TRY IT -> Having found the line containing "none -> brown brick F12:G13 level 1" in the records below, copy that line and each later one exactly, dropping pictures.

[Items listed in a dataset]
—————

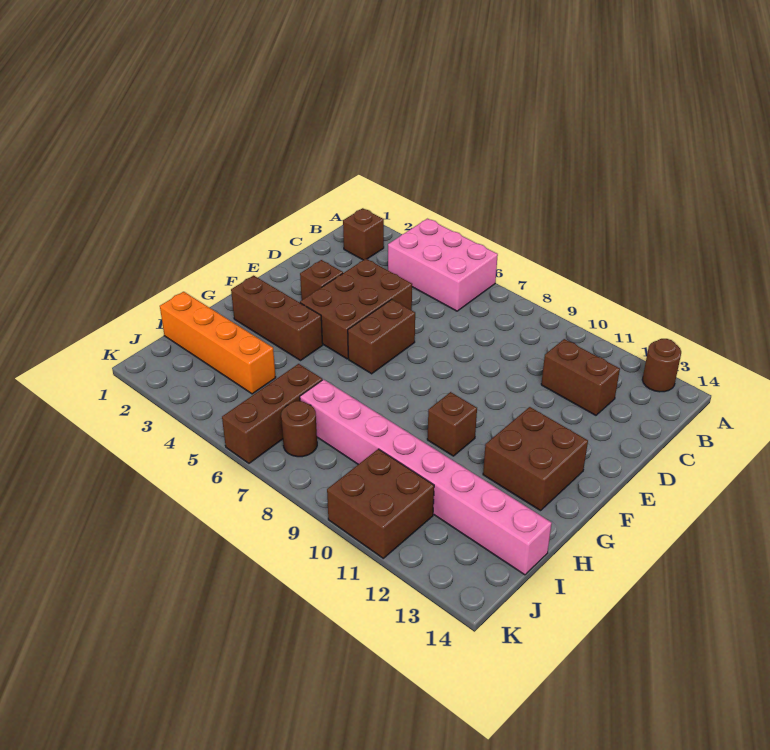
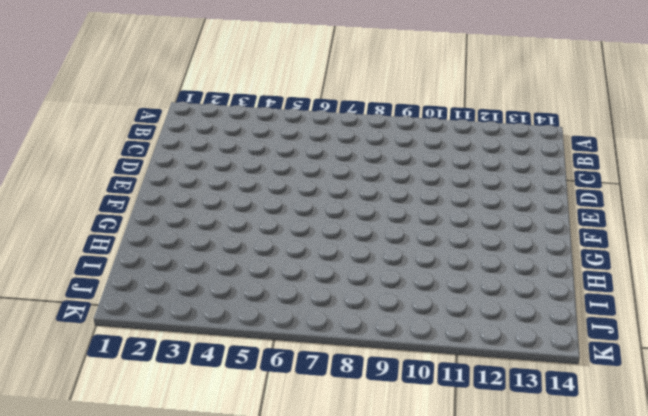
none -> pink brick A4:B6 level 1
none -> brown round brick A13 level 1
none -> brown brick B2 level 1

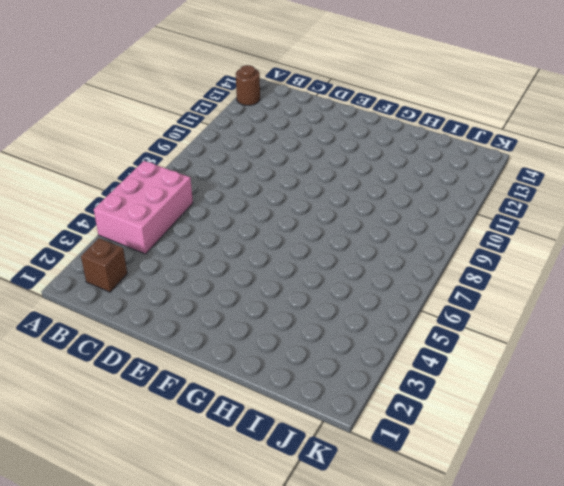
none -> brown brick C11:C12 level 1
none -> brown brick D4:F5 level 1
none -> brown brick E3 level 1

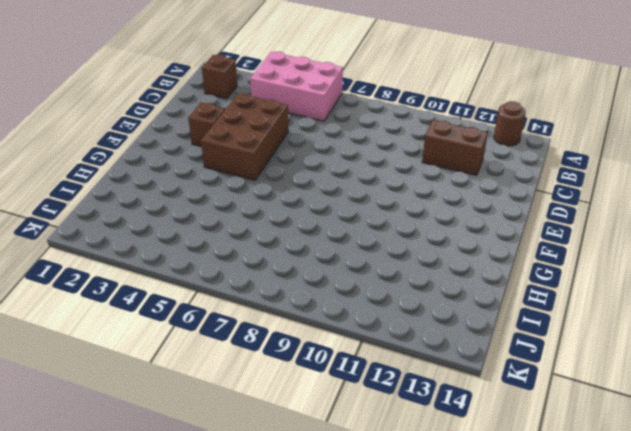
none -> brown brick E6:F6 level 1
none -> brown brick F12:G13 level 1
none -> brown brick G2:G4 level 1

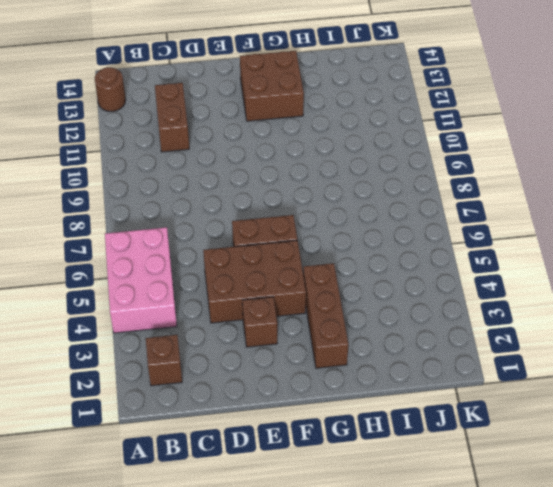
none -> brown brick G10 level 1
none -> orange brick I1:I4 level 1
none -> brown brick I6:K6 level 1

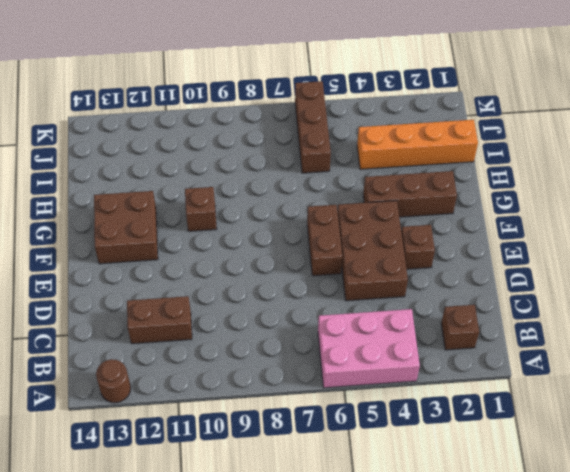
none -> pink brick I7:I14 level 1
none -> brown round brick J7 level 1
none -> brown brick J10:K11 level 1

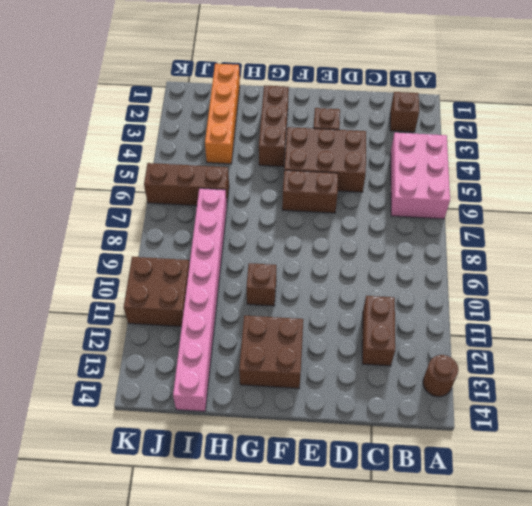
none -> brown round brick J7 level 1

—————

ANSWER TO THIS TASK ->
none -> brown brick F12:G13 level 1
none -> brown brick G2:G4 level 1

none -> brown brick G10 level 1
none -> orange brick I1:I4 level 1
none -> brown brick I6:K6 level 1

none -> pink brick I7:I14 level 1
none -> brown round brick J7 level 1
none -> brown brick J10:K11 level 1

none -> brown round brick J7 level 1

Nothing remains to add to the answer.